(Data for the task begins)

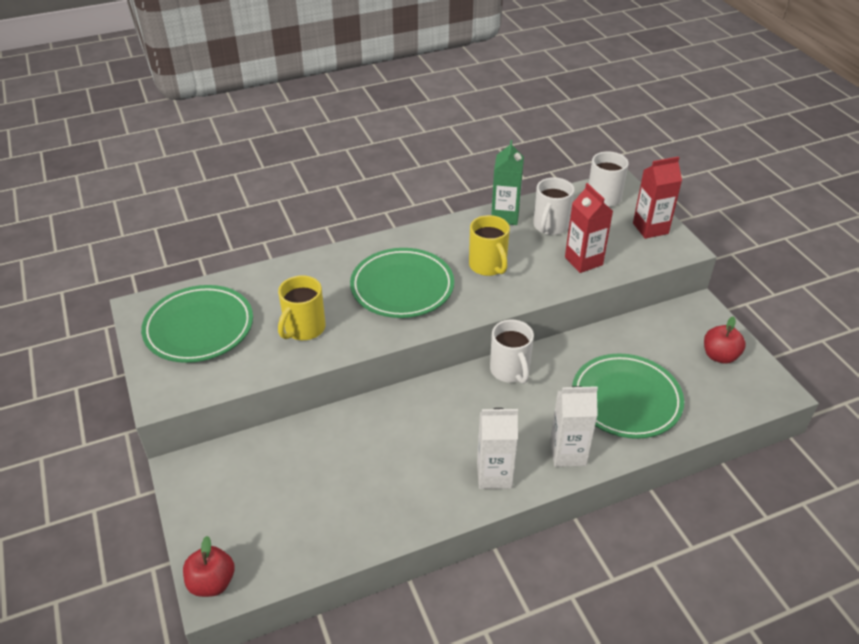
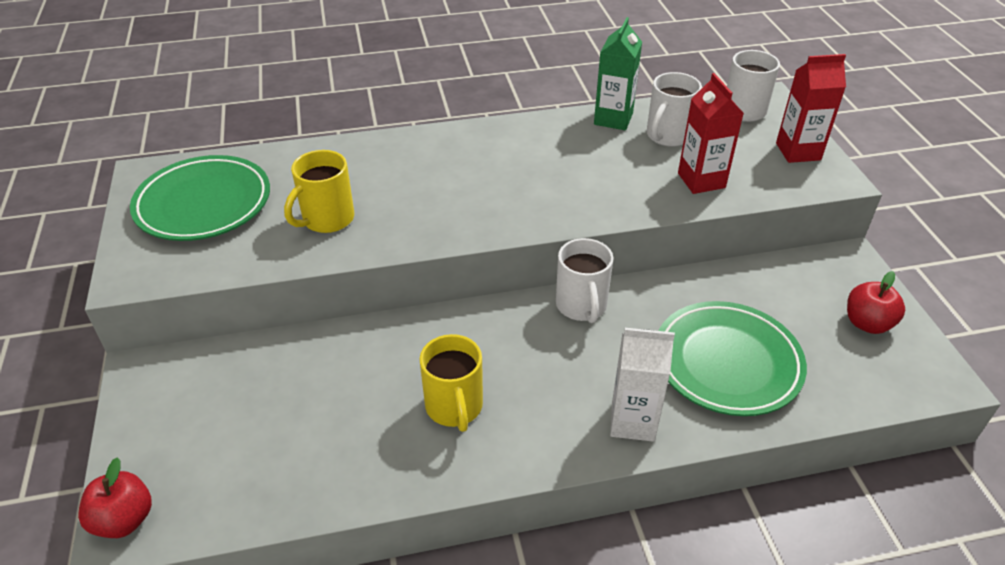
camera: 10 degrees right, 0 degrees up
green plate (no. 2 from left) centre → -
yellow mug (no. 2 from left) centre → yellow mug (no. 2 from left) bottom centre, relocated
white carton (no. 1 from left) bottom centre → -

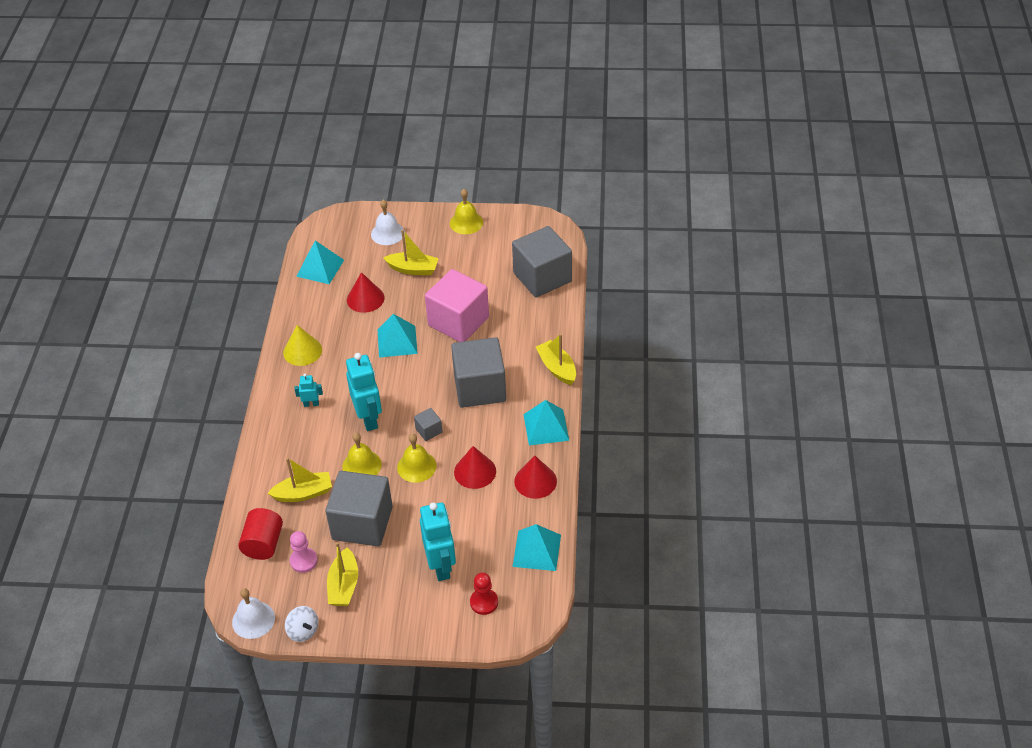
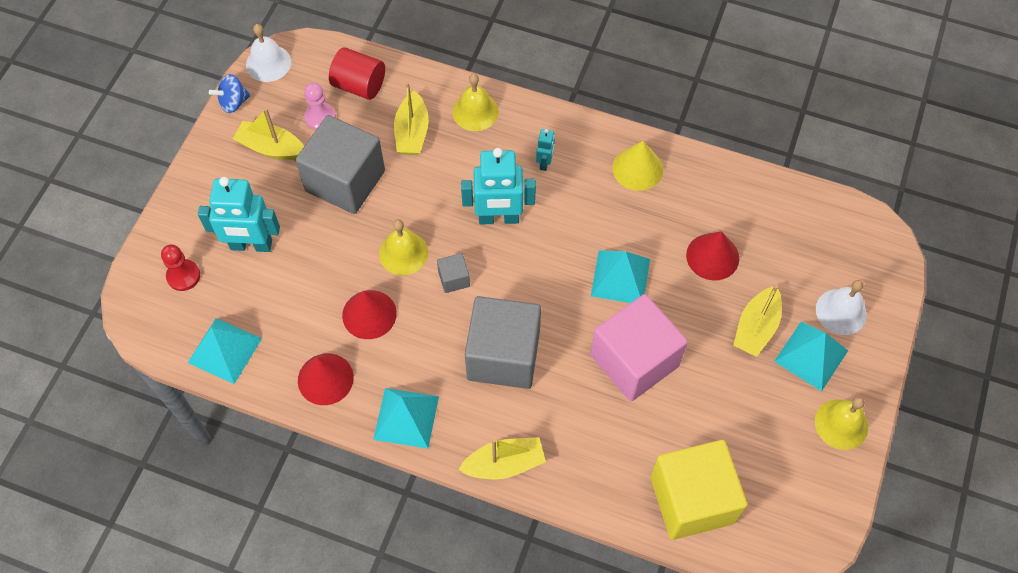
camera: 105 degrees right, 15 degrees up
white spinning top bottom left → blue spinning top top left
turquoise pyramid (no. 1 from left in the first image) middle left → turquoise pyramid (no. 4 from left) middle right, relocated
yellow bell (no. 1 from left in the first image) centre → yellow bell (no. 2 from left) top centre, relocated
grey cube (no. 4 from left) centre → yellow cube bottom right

(Data for the task ends)
(Data for the task begins)

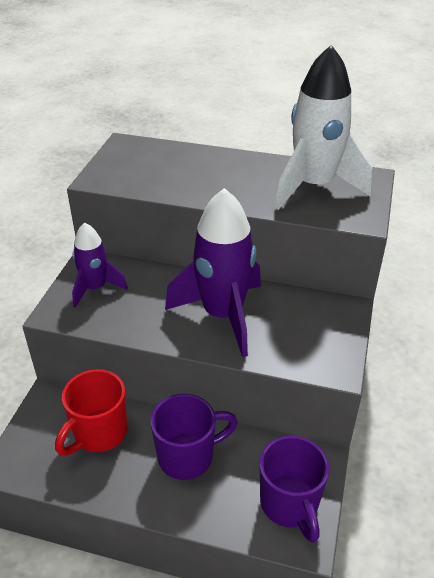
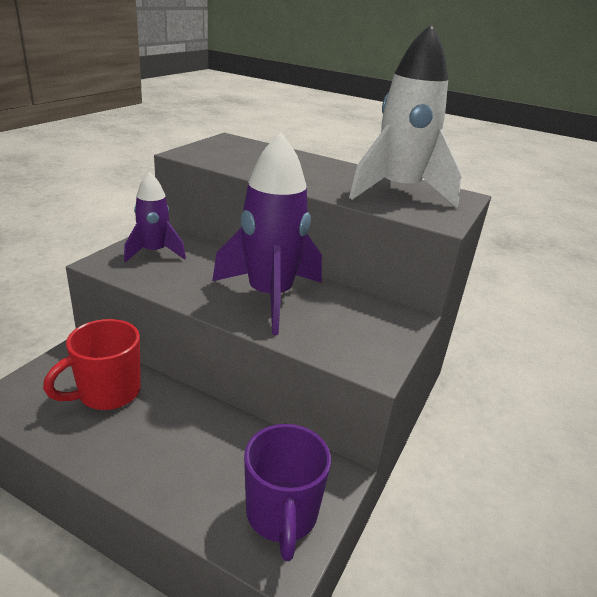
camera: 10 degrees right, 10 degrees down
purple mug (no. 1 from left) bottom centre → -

(Data for the task ends)

**Assignment:** In the records above, find the line with "camera: 10 degrees right, 0 degrees up"; write out exactly that line and each one after it, stopping after the line with "yellow mug (no. 2 from left) centre".

**Solution for this problem:**
camera: 10 degrees right, 0 degrees up
green plate (no. 2 from left) centre → -
yellow mug (no. 2 from left) centre → yellow mug (no. 2 from left) bottom centre, relocated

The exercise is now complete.